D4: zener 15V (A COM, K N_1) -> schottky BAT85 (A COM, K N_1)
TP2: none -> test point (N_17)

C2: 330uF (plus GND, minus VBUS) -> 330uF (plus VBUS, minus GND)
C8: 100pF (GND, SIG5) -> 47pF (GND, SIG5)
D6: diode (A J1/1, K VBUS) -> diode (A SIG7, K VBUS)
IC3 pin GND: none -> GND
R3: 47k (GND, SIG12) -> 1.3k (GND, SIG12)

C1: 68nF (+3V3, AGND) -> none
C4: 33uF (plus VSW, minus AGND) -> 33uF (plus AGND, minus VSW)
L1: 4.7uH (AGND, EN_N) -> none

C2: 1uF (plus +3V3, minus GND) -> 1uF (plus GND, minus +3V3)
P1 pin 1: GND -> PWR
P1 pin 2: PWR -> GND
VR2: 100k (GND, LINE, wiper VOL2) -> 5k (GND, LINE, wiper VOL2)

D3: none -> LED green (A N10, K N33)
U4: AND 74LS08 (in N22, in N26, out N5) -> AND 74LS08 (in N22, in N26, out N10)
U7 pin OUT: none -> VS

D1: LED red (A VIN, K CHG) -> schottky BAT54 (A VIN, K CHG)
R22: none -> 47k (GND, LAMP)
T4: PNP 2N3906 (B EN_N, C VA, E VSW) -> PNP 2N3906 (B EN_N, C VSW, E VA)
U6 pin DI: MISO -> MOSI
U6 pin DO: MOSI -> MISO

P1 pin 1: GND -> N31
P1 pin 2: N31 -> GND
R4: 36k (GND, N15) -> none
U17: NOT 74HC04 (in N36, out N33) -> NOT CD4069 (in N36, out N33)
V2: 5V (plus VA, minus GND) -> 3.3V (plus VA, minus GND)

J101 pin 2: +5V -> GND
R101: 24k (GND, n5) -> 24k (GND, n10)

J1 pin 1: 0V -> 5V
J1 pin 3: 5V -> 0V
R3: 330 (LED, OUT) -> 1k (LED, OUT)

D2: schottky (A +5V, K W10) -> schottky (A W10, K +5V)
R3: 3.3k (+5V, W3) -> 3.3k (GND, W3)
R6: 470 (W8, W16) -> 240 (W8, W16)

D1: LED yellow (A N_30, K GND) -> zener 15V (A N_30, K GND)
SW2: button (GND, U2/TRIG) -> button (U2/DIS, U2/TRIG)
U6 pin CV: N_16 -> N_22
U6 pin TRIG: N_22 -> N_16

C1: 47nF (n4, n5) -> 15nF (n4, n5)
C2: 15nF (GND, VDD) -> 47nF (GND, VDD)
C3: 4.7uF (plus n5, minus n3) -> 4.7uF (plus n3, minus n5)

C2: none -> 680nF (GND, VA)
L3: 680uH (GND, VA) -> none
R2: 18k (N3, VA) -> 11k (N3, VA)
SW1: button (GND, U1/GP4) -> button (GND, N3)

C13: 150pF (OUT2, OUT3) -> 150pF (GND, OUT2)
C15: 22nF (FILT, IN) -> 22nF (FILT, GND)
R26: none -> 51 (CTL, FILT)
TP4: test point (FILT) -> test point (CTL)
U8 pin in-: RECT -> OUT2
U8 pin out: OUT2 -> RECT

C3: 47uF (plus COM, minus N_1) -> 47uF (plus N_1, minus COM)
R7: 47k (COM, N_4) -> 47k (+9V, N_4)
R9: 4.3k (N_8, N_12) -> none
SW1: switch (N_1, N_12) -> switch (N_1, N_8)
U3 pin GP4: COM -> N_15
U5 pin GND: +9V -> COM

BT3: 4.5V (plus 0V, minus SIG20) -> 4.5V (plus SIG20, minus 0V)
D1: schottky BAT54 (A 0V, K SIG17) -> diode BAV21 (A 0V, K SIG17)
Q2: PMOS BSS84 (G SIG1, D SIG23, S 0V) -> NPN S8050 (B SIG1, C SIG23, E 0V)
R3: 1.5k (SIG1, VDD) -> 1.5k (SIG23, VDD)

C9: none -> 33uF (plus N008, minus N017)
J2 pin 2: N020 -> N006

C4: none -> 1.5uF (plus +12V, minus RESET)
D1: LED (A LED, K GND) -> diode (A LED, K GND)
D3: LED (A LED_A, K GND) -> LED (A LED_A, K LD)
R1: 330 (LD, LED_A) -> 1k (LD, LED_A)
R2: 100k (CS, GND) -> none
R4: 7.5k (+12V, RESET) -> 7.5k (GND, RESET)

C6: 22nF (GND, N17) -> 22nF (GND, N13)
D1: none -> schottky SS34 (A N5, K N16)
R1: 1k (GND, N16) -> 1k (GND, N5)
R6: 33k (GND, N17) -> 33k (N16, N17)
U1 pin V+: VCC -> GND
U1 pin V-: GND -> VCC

_ _ _

TASK DETAILS:
Give back the entries above precisely as they appear.

ANSWER AREA:
D4: zener 15V (A COM, K N_1) -> schottky BAT85 (A COM, K N_1)
TP2: none -> test point (N_17)

C2: 330uF (plus GND, minus VBUS) -> 330uF (plus VBUS, minus GND)
C8: 100pF (GND, SIG5) -> 47pF (GND, SIG5)
D6: diode (A J1/1, K VBUS) -> diode (A SIG7, K VBUS)
IC3 pin GND: none -> GND
R3: 47k (GND, SIG12) -> 1.3k (GND, SIG12)

C1: 68nF (+3V3, AGND) -> none
C4: 33uF (plus VSW, minus AGND) -> 33uF (plus AGND, minus VSW)
L1: 4.7uH (AGND, EN_N) -> none

C2: 1uF (plus +3V3, minus GND) -> 1uF (plus GND, minus +3V3)
P1 pin 1: GND -> PWR
P1 pin 2: PWR -> GND
VR2: 100k (GND, LINE, wiper VOL2) -> 5k (GND, LINE, wiper VOL2)

D3: none -> LED green (A N10, K N33)
U4: AND 74LS08 (in N22, in N26, out N5) -> AND 74LS08 (in N22, in N26, out N10)
U7 pin OUT: none -> VS

D1: LED red (A VIN, K CHG) -> schottky BAT54 (A VIN, K CHG)
R22: none -> 47k (GND, LAMP)
T4: PNP 2N3906 (B EN_N, C VA, E VSW) -> PNP 2N3906 (B EN_N, C VSW, E VA)
U6 pin DI: MISO -> MOSI
U6 pin DO: MOSI -> MISO

P1 pin 1: GND -> N31
P1 pin 2: N31 -> GND
R4: 36k (GND, N15) -> none
U17: NOT 74HC04 (in N36, out N33) -> NOT CD4069 (in N36, out N33)
V2: 5V (plus VA, minus GND) -> 3.3V (plus VA, minus GND)

J101 pin 2: +5V -> GND
R101: 24k (GND, n5) -> 24k (GND, n10)

J1 pin 1: 0V -> 5V
J1 pin 3: 5V -> 0V
R3: 330 (LED, OUT) -> 1k (LED, OUT)

D2: schottky (A +5V, K W10) -> schottky (A W10, K +5V)
R3: 3.3k (+5V, W3) -> 3.3k (GND, W3)
R6: 470 (W8, W16) -> 240 (W8, W16)

D1: LED yellow (A N_30, K GND) -> zener 15V (A N_30, K GND)
SW2: button (GND, U2/TRIG) -> button (U2/DIS, U2/TRIG)
U6 pin CV: N_16 -> N_22
U6 pin TRIG: N_22 -> N_16

C1: 47nF (n4, n5) -> 15nF (n4, n5)
C2: 15nF (GND, VDD) -> 47nF (GND, VDD)
C3: 4.7uF (plus n5, minus n3) -> 4.7uF (plus n3, minus n5)

C2: none -> 680nF (GND, VA)
L3: 680uH (GND, VA) -> none
R2: 18k (N3, VA) -> 11k (N3, VA)
SW1: button (GND, U1/GP4) -> button (GND, N3)

C13: 150pF (OUT2, OUT3) -> 150pF (GND, OUT2)
C15: 22nF (FILT, IN) -> 22nF (FILT, GND)
R26: none -> 51 (CTL, FILT)
TP4: test point (FILT) -> test point (CTL)
U8 pin in-: RECT -> OUT2
U8 pin out: OUT2 -> RECT

C3: 47uF (plus COM, minus N_1) -> 47uF (plus N_1, minus COM)
R7: 47k (COM, N_4) -> 47k (+9V, N_4)
R9: 4.3k (N_8, N_12) -> none
SW1: switch (N_1, N_12) -> switch (N_1, N_8)
U3 pin GP4: COM -> N_15
U5 pin GND: +9V -> COM

BT3: 4.5V (plus 0V, minus SIG20) -> 4.5V (plus SIG20, minus 0V)
D1: schottky BAT54 (A 0V, K SIG17) -> diode BAV21 (A 0V, K SIG17)
Q2: PMOS BSS84 (G SIG1, D SIG23, S 0V) -> NPN S8050 (B SIG1, C SIG23, E 0V)
R3: 1.5k (SIG1, VDD) -> 1.5k (SIG23, VDD)

C9: none -> 33uF (plus N008, minus N017)
J2 pin 2: N020 -> N006

C4: none -> 1.5uF (plus +12V, minus RESET)
D1: LED (A LED, K GND) -> diode (A LED, K GND)
D3: LED (A LED_A, K GND) -> LED (A LED_A, K LD)
R1: 330 (LD, LED_A) -> 1k (LD, LED_A)
R2: 100k (CS, GND) -> none
R4: 7.5k (+12V, RESET) -> 7.5k (GND, RESET)

C6: 22nF (GND, N17) -> 22nF (GND, N13)
D1: none -> schottky SS34 (A N5, K N16)
R1: 1k (GND, N16) -> 1k (GND, N5)
R6: 33k (GND, N17) -> 33k (N16, N17)
U1 pin V+: VCC -> GND
U1 pin V-: GND -> VCC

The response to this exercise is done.